[Coordinate-based object records]
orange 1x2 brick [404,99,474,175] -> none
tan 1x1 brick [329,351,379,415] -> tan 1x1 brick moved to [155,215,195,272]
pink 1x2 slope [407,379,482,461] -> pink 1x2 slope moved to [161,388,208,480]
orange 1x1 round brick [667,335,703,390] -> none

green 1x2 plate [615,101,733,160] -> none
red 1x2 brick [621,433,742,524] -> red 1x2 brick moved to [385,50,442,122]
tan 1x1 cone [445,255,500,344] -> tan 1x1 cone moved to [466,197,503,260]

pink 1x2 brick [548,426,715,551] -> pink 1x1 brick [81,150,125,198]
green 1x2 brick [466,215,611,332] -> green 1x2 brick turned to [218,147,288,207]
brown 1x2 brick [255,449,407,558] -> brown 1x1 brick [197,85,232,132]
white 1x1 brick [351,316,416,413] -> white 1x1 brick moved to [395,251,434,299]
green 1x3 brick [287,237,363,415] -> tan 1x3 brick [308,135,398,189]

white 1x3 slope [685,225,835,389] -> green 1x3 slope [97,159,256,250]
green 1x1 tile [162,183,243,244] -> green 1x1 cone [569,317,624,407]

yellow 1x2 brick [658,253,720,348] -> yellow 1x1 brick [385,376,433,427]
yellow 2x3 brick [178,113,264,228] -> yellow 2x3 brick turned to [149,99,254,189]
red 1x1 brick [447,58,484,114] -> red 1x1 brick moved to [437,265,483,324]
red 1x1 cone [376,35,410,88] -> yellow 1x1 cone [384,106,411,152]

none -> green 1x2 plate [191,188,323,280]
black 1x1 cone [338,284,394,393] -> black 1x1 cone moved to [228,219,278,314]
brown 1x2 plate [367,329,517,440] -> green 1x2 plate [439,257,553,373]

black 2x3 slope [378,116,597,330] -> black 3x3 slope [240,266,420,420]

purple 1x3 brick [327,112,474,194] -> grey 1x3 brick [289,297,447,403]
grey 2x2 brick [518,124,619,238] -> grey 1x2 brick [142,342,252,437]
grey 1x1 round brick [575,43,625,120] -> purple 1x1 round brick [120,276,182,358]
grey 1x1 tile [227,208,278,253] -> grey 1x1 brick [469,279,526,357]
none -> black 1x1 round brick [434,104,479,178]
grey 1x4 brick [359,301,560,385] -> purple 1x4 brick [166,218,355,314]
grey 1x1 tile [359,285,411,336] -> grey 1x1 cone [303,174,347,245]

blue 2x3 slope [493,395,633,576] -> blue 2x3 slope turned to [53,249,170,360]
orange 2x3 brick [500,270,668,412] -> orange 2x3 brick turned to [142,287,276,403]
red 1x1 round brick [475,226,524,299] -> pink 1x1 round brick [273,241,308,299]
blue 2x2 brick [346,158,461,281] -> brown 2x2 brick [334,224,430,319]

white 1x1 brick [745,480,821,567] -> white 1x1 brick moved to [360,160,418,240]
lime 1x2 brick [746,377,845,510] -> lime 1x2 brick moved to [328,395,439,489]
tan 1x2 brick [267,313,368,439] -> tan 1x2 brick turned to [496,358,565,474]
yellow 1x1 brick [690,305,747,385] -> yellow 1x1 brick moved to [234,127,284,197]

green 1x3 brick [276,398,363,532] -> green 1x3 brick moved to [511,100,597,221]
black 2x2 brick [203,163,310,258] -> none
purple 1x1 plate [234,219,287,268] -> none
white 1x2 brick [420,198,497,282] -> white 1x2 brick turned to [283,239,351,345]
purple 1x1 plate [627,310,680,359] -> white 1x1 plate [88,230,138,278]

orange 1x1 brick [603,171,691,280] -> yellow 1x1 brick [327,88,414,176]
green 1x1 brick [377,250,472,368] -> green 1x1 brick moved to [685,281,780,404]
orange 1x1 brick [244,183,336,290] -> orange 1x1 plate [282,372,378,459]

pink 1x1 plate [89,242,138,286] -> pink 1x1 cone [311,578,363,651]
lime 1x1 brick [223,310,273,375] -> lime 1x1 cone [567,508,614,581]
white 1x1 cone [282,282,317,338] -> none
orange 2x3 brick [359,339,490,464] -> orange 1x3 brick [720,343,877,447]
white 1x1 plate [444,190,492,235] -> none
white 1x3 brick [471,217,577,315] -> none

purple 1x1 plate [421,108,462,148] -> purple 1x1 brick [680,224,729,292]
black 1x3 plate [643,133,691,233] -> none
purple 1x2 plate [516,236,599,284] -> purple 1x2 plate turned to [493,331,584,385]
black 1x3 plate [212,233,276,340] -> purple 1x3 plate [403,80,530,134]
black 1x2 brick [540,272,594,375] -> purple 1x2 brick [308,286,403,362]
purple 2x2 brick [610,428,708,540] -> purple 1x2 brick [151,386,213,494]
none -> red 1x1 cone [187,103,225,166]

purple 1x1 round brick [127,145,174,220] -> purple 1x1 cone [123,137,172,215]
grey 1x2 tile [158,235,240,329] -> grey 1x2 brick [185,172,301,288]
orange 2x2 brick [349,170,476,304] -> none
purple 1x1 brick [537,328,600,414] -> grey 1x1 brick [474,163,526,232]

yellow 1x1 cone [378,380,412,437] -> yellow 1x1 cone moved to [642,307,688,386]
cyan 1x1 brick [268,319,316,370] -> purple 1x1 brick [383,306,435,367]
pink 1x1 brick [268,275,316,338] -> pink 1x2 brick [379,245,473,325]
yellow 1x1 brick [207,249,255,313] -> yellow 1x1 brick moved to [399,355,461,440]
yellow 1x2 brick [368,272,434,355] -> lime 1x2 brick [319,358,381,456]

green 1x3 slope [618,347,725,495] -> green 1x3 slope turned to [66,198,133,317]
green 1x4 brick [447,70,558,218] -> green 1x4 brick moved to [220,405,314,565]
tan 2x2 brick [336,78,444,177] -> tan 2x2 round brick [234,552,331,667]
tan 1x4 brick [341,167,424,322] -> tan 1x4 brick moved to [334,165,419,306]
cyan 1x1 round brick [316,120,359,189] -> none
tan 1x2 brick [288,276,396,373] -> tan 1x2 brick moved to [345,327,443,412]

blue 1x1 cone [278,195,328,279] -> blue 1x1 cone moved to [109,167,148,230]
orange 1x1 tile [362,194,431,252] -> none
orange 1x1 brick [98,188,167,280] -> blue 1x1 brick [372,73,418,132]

• [WHAT YOU ARE ASKED TO DO]:
The records above are to be copied out exactly, line for line.

• [ANSWER SECTION]:
orange 1x2 brick [404,99,474,175] -> none
tan 1x1 brick [329,351,379,415] -> tan 1x1 brick moved to [155,215,195,272]
pink 1x2 slope [407,379,482,461] -> pink 1x2 slope moved to [161,388,208,480]
orange 1x1 round brick [667,335,703,390] -> none

green 1x2 plate [615,101,733,160] -> none
red 1x2 brick [621,433,742,524] -> red 1x2 brick moved to [385,50,442,122]
tan 1x1 cone [445,255,500,344] -> tan 1x1 cone moved to [466,197,503,260]

pink 1x2 brick [548,426,715,551] -> pink 1x1 brick [81,150,125,198]
green 1x2 brick [466,215,611,332] -> green 1x2 brick turned to [218,147,288,207]
brown 1x2 brick [255,449,407,558] -> brown 1x1 brick [197,85,232,132]
white 1x1 brick [351,316,416,413] -> white 1x1 brick moved to [395,251,434,299]
green 1x3 brick [287,237,363,415] -> tan 1x3 brick [308,135,398,189]

white 1x3 slope [685,225,835,389] -> green 1x3 slope [97,159,256,250]
green 1x1 tile [162,183,243,244] -> green 1x1 cone [569,317,624,407]

yellow 1x2 brick [658,253,720,348] -> yellow 1x1 brick [385,376,433,427]
yellow 2x3 brick [178,113,264,228] -> yellow 2x3 brick turned to [149,99,254,189]
red 1x1 brick [447,58,484,114] -> red 1x1 brick moved to [437,265,483,324]
red 1x1 cone [376,35,410,88] -> yellow 1x1 cone [384,106,411,152]

none -> green 1x2 plate [191,188,323,280]
black 1x1 cone [338,284,394,393] -> black 1x1 cone moved to [228,219,278,314]
brown 1x2 plate [367,329,517,440] -> green 1x2 plate [439,257,553,373]

black 2x3 slope [378,116,597,330] -> black 3x3 slope [240,266,420,420]

purple 1x3 brick [327,112,474,194] -> grey 1x3 brick [289,297,447,403]
grey 2x2 brick [518,124,619,238] -> grey 1x2 brick [142,342,252,437]
grey 1x1 round brick [575,43,625,120] -> purple 1x1 round brick [120,276,182,358]
grey 1x1 tile [227,208,278,253] -> grey 1x1 brick [469,279,526,357]
none -> black 1x1 round brick [434,104,479,178]
grey 1x4 brick [359,301,560,385] -> purple 1x4 brick [166,218,355,314]
grey 1x1 tile [359,285,411,336] -> grey 1x1 cone [303,174,347,245]

blue 2x3 slope [493,395,633,576] -> blue 2x3 slope turned to [53,249,170,360]
orange 2x3 brick [500,270,668,412] -> orange 2x3 brick turned to [142,287,276,403]
red 1x1 round brick [475,226,524,299] -> pink 1x1 round brick [273,241,308,299]
blue 2x2 brick [346,158,461,281] -> brown 2x2 brick [334,224,430,319]

white 1x1 brick [745,480,821,567] -> white 1x1 brick moved to [360,160,418,240]
lime 1x2 brick [746,377,845,510] -> lime 1x2 brick moved to [328,395,439,489]
tan 1x2 brick [267,313,368,439] -> tan 1x2 brick turned to [496,358,565,474]
yellow 1x1 brick [690,305,747,385] -> yellow 1x1 brick moved to [234,127,284,197]

green 1x3 brick [276,398,363,532] -> green 1x3 brick moved to [511,100,597,221]
black 2x2 brick [203,163,310,258] -> none
purple 1x1 plate [234,219,287,268] -> none
white 1x2 brick [420,198,497,282] -> white 1x2 brick turned to [283,239,351,345]
purple 1x1 plate [627,310,680,359] -> white 1x1 plate [88,230,138,278]

orange 1x1 brick [603,171,691,280] -> yellow 1x1 brick [327,88,414,176]
green 1x1 brick [377,250,472,368] -> green 1x1 brick moved to [685,281,780,404]
orange 1x1 brick [244,183,336,290] -> orange 1x1 plate [282,372,378,459]

pink 1x1 plate [89,242,138,286] -> pink 1x1 cone [311,578,363,651]
lime 1x1 brick [223,310,273,375] -> lime 1x1 cone [567,508,614,581]
white 1x1 cone [282,282,317,338] -> none
orange 2x3 brick [359,339,490,464] -> orange 1x3 brick [720,343,877,447]
white 1x1 plate [444,190,492,235] -> none
white 1x3 brick [471,217,577,315] -> none

purple 1x1 plate [421,108,462,148] -> purple 1x1 brick [680,224,729,292]
black 1x3 plate [643,133,691,233] -> none
purple 1x2 plate [516,236,599,284] -> purple 1x2 plate turned to [493,331,584,385]
black 1x3 plate [212,233,276,340] -> purple 1x3 plate [403,80,530,134]
black 1x2 brick [540,272,594,375] -> purple 1x2 brick [308,286,403,362]
purple 2x2 brick [610,428,708,540] -> purple 1x2 brick [151,386,213,494]
none -> red 1x1 cone [187,103,225,166]

purple 1x1 round brick [127,145,174,220] -> purple 1x1 cone [123,137,172,215]
grey 1x2 tile [158,235,240,329] -> grey 1x2 brick [185,172,301,288]
orange 2x2 brick [349,170,476,304] -> none
purple 1x1 brick [537,328,600,414] -> grey 1x1 brick [474,163,526,232]

yellow 1x1 cone [378,380,412,437] -> yellow 1x1 cone moved to [642,307,688,386]
cyan 1x1 brick [268,319,316,370] -> purple 1x1 brick [383,306,435,367]
pink 1x1 brick [268,275,316,338] -> pink 1x2 brick [379,245,473,325]
yellow 1x1 brick [207,249,255,313] -> yellow 1x1 brick moved to [399,355,461,440]
yellow 1x2 brick [368,272,434,355] -> lime 1x2 brick [319,358,381,456]

green 1x3 slope [618,347,725,495] -> green 1x3 slope turned to [66,198,133,317]
green 1x4 brick [447,70,558,218] -> green 1x4 brick moved to [220,405,314,565]
tan 2x2 brick [336,78,444,177] -> tan 2x2 round brick [234,552,331,667]
tan 1x4 brick [341,167,424,322] -> tan 1x4 brick moved to [334,165,419,306]
cyan 1x1 round brick [316,120,359,189] -> none
tan 1x2 brick [288,276,396,373] -> tan 1x2 brick moved to [345,327,443,412]

blue 1x1 cone [278,195,328,279] -> blue 1x1 cone moved to [109,167,148,230]
orange 1x1 tile [362,194,431,252] -> none
orange 1x1 brick [98,188,167,280] -> blue 1x1 brick [372,73,418,132]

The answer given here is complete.